═══ Supplied records

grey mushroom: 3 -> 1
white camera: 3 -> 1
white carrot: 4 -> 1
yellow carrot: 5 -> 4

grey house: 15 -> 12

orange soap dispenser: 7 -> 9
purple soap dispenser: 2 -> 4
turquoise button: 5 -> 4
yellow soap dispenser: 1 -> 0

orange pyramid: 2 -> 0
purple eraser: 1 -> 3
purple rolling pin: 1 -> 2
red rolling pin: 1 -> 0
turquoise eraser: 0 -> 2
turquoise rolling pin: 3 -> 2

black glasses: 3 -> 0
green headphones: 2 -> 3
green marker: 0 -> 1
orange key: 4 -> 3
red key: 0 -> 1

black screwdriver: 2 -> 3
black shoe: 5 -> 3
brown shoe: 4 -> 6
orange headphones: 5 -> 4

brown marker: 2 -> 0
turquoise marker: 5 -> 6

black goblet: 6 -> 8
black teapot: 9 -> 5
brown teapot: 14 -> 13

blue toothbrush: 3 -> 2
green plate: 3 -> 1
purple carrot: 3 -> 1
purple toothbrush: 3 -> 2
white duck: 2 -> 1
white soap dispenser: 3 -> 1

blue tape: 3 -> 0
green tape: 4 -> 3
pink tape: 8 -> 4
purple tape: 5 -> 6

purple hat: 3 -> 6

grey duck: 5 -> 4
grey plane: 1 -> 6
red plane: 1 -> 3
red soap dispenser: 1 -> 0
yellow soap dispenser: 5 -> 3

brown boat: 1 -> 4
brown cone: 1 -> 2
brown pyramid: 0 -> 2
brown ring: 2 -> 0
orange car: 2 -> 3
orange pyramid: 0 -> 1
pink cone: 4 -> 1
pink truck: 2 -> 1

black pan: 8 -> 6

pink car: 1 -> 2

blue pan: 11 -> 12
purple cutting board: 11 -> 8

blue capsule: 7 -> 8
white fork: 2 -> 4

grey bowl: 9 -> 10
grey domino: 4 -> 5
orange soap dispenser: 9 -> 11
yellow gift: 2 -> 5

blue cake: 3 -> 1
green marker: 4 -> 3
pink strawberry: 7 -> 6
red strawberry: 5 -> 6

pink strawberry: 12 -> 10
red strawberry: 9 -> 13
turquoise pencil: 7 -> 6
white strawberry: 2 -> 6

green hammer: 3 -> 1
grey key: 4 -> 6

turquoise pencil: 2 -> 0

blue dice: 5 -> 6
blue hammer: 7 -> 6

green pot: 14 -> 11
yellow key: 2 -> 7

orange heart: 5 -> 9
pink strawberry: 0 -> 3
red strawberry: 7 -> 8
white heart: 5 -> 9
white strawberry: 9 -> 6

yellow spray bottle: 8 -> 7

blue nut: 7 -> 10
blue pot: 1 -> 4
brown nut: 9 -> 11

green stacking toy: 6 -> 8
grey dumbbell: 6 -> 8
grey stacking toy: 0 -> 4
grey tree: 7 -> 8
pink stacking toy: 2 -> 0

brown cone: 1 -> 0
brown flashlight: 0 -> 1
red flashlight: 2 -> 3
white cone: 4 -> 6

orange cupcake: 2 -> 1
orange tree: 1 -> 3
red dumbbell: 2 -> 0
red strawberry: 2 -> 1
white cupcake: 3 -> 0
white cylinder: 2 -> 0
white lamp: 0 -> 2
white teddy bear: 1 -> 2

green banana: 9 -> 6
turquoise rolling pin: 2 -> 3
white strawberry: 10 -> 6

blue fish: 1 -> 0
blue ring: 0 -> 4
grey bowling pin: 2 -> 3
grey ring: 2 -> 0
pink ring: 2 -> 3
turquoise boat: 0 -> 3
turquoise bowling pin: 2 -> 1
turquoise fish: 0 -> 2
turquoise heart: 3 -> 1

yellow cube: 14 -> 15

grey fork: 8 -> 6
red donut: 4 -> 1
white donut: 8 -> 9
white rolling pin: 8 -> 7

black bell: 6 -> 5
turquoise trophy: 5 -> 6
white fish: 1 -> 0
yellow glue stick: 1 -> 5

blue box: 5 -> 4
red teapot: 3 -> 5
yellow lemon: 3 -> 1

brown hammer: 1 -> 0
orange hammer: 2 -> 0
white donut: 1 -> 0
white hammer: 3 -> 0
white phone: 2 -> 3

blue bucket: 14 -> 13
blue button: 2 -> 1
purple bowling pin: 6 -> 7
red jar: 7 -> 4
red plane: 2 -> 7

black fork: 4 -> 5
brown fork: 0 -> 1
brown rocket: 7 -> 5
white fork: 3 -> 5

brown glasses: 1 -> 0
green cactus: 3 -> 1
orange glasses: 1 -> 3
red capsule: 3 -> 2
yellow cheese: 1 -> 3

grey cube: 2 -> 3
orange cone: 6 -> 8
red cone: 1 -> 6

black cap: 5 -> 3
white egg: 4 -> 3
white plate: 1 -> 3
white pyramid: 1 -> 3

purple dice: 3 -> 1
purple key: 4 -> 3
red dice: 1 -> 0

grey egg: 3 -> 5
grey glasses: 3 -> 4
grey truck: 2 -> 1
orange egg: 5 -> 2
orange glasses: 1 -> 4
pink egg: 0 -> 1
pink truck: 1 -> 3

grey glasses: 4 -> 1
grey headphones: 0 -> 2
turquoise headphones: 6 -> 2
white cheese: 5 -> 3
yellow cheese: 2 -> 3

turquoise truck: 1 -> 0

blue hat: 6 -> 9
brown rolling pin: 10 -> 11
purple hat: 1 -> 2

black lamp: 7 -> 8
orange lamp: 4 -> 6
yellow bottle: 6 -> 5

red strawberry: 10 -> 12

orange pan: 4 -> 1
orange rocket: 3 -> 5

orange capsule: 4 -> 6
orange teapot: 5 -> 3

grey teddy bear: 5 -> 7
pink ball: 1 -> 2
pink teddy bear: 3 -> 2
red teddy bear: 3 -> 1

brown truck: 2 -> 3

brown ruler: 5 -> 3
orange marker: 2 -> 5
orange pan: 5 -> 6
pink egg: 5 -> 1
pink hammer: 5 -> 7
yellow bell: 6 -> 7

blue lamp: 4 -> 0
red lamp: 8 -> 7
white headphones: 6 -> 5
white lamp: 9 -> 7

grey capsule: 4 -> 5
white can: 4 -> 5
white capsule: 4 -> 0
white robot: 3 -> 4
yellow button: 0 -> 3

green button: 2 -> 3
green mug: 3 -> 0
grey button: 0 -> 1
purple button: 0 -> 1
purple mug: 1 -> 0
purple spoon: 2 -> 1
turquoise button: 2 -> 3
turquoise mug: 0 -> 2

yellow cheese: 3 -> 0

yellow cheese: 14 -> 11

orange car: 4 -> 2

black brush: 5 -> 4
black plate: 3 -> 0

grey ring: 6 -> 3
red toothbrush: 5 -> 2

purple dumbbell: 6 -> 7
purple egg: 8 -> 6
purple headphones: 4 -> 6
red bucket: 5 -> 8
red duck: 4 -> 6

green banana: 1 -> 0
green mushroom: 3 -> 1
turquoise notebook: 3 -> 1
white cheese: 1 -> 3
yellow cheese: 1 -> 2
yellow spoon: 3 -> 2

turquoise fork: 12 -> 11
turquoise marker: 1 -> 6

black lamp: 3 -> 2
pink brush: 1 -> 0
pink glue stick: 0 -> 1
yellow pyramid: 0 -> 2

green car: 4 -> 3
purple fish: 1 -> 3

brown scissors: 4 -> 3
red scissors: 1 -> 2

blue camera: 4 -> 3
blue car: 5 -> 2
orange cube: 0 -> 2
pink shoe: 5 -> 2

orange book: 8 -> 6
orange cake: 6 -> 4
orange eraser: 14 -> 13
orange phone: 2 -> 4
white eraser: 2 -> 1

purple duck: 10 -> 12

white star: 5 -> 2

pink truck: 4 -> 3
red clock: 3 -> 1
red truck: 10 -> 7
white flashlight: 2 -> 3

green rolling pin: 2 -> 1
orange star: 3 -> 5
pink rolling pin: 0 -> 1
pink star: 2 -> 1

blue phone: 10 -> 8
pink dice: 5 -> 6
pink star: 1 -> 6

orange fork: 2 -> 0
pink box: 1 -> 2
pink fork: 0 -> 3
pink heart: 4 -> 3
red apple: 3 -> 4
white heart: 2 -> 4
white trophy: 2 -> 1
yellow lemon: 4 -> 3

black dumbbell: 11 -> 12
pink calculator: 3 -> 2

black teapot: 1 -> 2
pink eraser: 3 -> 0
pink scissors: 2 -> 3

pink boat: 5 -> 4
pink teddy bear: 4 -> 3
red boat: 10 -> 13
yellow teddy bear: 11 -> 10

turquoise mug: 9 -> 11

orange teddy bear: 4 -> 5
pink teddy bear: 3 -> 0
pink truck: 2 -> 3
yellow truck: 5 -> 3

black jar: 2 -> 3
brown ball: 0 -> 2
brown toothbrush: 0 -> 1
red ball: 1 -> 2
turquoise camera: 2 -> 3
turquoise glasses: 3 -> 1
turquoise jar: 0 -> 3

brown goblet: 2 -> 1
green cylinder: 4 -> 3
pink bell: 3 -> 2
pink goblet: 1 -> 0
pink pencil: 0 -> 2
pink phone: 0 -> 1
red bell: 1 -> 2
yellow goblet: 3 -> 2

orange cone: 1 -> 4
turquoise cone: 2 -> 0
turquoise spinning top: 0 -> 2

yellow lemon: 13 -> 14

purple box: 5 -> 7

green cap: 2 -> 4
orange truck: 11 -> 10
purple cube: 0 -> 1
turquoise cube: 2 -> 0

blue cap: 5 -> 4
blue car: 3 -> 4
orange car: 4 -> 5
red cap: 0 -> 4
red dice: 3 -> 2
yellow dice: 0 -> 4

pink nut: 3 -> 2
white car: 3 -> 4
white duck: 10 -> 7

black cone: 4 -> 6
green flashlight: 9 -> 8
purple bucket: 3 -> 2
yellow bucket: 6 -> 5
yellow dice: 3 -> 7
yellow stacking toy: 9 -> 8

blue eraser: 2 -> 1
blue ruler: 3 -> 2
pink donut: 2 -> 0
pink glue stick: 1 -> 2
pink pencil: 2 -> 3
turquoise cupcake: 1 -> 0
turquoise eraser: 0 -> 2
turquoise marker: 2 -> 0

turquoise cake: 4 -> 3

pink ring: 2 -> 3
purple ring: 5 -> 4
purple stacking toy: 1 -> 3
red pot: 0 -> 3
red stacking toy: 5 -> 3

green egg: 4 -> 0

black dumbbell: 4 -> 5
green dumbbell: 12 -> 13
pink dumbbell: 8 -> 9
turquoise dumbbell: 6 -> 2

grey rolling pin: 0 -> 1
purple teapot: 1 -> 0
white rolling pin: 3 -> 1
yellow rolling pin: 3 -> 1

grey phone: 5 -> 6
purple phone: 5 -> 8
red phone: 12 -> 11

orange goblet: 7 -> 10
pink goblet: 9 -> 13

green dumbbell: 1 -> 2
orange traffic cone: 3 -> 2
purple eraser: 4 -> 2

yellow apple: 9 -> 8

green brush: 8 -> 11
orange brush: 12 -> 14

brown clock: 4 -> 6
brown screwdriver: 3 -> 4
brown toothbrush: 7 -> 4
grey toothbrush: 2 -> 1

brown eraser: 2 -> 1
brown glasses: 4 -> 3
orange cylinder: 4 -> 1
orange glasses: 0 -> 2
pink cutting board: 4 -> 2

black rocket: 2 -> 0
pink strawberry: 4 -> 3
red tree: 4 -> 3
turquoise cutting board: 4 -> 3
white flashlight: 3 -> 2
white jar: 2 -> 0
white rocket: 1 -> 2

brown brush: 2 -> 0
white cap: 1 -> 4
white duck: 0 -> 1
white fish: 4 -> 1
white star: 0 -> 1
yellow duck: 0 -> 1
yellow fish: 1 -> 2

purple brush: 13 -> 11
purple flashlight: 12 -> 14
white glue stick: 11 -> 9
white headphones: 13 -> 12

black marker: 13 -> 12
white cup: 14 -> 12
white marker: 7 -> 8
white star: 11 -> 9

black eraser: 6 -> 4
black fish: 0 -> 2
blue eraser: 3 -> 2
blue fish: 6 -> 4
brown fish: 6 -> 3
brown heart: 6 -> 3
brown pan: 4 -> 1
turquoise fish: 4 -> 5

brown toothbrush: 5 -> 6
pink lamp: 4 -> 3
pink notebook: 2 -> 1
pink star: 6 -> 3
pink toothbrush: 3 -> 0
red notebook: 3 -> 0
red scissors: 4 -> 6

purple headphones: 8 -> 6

══════

- **What the task requires**
Quote the data above from the line containing "white egg: 4 -> 3" to the line containing "white cheese: 5 -> 3", inclusive, and stop.

- **Answer**
white egg: 4 -> 3
white plate: 1 -> 3
white pyramid: 1 -> 3

purple dice: 3 -> 1
purple key: 4 -> 3
red dice: 1 -> 0

grey egg: 3 -> 5
grey glasses: 3 -> 4
grey truck: 2 -> 1
orange egg: 5 -> 2
orange glasses: 1 -> 4
pink egg: 0 -> 1
pink truck: 1 -> 3

grey glasses: 4 -> 1
grey headphones: 0 -> 2
turquoise headphones: 6 -> 2
white cheese: 5 -> 3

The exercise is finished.